Work instruction
As you look over the data below, please find each line where the word "none" appears, then copy it.

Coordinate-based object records
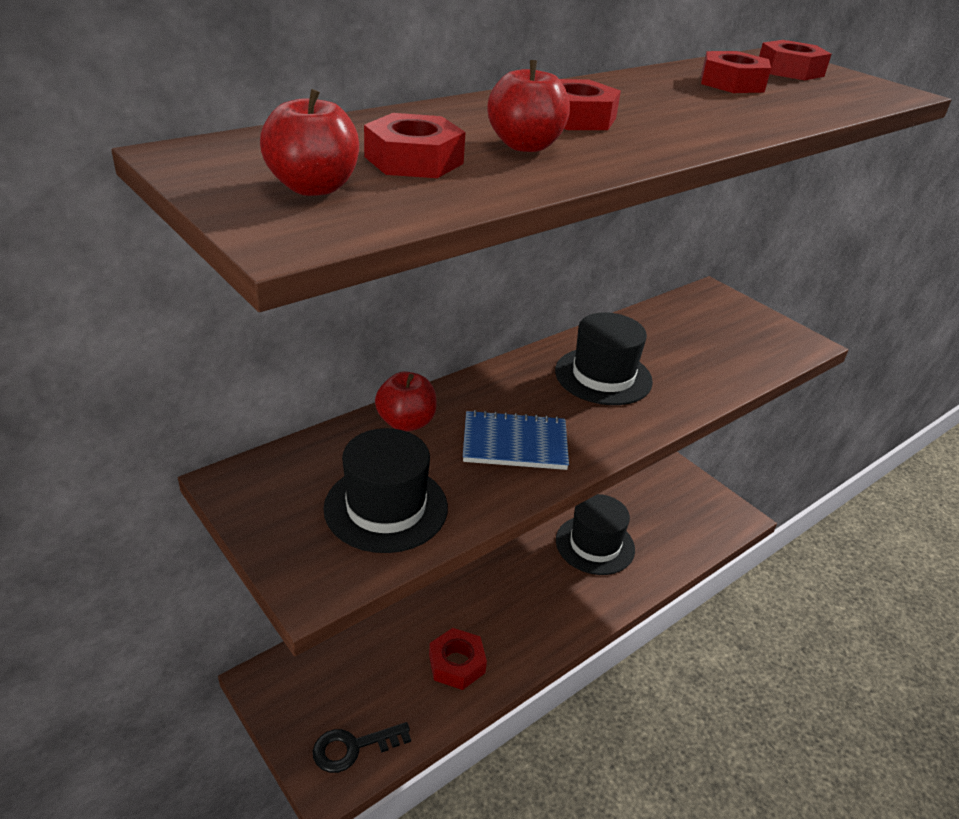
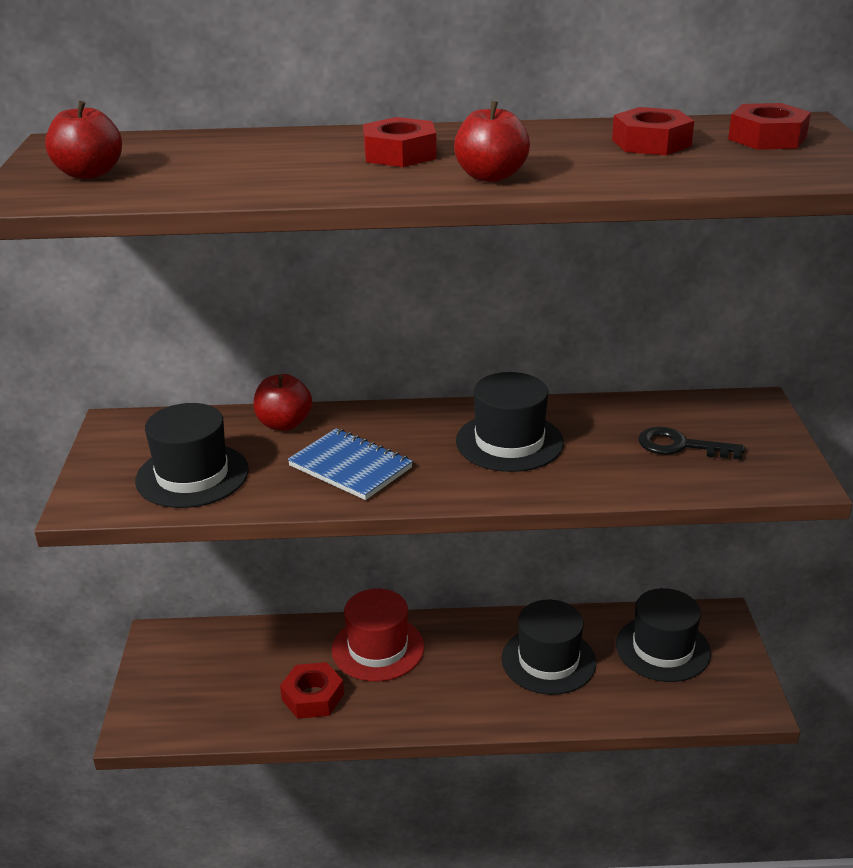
camera: 40 degrees right, 5 degrees down
(353, 747) = (174, 715): black key -> black key (680, 446)
(414, 160) = (193, 167): red nut -> none
(467, 594) = (378, 648): none -> red hat
(525, 146) = (300, 169): red apple -> red apple (490, 176)
(654, 501) = (662, 648): none -> black hat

Answer area
(414, 160) = (193, 167): red nut -> none
(467, 594) = (378, 648): none -> red hat
(654, 501) = (662, 648): none -> black hat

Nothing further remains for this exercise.